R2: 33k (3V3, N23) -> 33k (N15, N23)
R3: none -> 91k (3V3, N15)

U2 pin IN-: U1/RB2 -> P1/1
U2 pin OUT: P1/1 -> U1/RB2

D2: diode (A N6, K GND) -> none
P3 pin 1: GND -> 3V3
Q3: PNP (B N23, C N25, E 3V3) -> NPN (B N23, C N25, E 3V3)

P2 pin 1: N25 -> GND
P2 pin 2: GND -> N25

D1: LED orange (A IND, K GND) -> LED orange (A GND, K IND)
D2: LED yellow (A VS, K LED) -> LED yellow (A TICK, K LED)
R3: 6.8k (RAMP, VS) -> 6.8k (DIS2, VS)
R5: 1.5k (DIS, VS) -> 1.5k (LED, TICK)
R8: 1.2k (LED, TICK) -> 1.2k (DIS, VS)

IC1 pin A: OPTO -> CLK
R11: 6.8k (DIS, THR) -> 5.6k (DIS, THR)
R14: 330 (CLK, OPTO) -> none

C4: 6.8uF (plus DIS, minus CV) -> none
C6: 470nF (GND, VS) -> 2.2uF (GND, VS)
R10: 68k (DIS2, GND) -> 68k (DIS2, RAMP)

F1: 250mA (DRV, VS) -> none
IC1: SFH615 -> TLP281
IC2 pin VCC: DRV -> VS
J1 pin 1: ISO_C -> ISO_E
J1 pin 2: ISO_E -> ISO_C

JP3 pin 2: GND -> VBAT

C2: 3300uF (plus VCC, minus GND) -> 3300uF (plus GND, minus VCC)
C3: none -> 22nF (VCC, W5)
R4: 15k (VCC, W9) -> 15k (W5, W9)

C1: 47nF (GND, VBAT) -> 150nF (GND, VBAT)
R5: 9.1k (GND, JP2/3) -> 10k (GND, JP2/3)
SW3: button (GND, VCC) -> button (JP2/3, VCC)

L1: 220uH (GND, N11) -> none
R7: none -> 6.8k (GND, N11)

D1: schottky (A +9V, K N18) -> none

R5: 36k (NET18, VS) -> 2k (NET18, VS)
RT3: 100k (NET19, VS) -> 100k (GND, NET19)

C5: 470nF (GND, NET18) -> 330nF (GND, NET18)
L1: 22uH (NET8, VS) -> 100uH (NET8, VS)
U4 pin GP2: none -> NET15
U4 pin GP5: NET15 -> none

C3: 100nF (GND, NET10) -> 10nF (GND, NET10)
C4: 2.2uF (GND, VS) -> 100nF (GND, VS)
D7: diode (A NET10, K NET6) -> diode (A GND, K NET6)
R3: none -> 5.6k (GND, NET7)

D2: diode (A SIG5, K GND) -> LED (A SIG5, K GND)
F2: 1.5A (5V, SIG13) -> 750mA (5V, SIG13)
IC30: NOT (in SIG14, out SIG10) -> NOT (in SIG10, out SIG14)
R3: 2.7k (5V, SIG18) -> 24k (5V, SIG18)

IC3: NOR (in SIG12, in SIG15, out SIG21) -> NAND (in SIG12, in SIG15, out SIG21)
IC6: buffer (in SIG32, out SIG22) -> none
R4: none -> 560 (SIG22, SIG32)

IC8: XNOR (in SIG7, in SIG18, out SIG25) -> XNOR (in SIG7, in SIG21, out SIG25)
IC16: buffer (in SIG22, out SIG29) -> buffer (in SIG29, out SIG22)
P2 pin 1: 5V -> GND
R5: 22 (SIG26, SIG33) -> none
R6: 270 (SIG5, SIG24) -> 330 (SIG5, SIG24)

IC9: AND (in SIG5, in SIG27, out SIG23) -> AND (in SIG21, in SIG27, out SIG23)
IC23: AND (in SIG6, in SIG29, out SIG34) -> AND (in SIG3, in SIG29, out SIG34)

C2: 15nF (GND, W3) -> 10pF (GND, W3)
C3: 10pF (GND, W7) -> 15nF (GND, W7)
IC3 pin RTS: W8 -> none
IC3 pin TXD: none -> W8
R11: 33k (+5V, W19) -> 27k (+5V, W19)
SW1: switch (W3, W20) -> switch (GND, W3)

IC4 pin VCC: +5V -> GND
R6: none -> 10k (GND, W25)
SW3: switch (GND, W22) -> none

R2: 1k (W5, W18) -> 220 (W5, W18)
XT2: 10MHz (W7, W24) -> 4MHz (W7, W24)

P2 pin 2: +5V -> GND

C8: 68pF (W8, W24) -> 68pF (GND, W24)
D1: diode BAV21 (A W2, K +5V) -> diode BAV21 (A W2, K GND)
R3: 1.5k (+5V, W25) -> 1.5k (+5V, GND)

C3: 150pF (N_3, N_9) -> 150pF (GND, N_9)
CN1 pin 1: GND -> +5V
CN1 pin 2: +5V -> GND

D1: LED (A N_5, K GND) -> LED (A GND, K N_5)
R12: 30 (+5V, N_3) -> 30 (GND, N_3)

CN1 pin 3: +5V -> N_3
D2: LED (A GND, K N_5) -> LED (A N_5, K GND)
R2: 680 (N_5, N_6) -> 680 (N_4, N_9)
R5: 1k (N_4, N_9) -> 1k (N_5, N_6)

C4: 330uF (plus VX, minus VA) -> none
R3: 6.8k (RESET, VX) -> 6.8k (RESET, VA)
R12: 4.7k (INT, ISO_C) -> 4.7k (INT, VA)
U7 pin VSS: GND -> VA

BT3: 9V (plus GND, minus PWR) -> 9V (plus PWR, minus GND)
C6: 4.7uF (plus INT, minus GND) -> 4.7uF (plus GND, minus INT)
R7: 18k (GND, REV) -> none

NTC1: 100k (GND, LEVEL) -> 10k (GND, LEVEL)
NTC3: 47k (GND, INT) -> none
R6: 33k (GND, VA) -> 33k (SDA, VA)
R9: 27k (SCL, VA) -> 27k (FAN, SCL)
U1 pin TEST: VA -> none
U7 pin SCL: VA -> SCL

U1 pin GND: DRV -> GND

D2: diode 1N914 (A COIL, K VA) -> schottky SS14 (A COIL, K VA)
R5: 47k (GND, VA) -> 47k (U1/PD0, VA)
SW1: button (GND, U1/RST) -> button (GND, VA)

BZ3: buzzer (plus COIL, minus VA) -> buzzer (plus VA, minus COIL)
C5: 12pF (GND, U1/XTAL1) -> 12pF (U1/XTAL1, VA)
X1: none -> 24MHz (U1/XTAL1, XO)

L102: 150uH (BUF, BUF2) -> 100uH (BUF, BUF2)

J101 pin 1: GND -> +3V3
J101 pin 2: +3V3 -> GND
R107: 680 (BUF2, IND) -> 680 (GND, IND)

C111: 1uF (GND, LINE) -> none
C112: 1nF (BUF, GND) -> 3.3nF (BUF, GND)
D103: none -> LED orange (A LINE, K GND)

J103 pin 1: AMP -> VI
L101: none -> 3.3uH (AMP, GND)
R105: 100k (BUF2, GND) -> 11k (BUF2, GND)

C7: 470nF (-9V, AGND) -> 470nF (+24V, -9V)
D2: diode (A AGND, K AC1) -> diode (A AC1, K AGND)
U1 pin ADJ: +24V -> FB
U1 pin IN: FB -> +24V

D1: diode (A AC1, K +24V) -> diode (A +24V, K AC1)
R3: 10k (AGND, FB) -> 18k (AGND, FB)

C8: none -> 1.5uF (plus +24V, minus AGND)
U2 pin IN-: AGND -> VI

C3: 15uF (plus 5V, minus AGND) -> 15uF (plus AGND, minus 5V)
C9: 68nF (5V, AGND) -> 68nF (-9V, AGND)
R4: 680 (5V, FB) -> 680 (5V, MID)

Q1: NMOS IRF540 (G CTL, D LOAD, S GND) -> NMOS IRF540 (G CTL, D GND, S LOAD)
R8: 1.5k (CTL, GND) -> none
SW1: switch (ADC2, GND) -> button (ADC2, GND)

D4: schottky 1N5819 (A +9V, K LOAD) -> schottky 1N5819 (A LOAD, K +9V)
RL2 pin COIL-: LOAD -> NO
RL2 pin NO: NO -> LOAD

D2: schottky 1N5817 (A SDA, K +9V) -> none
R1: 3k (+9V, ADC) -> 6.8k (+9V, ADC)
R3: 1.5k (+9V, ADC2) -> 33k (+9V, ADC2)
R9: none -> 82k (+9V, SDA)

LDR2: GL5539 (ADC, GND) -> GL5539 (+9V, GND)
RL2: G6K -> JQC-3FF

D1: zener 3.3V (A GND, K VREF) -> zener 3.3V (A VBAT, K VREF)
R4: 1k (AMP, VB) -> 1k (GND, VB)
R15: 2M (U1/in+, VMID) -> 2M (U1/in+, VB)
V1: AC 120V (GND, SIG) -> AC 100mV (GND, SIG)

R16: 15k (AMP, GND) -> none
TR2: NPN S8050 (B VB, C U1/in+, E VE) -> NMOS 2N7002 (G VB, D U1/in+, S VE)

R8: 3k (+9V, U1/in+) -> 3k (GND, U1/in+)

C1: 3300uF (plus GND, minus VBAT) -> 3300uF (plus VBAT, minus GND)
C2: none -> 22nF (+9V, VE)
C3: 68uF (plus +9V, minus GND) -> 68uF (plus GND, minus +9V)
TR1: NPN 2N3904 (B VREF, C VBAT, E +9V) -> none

-------

All that belongs in your answer is the stretch of entries above from the line with "IC4 pin VCC: +5V -> GND" through the line with "D1: LED (A N_5, K GND) -> LED (A GND, K N_5)", printed exactly.

> Result
IC4 pin VCC: +5V -> GND
R6: none -> 10k (GND, W25)
SW3: switch (GND, W22) -> none

R2: 1k (W5, W18) -> 220 (W5, W18)
XT2: 10MHz (W7, W24) -> 4MHz (W7, W24)

P2 pin 2: +5V -> GND

C8: 68pF (W8, W24) -> 68pF (GND, W24)
D1: diode BAV21 (A W2, K +5V) -> diode BAV21 (A W2, K GND)
R3: 1.5k (+5V, W25) -> 1.5k (+5V, GND)

C3: 150pF (N_3, N_9) -> 150pF (GND, N_9)
CN1 pin 1: GND -> +5V
CN1 pin 2: +5V -> GND

D1: LED (A N_5, K GND) -> LED (A GND, K N_5)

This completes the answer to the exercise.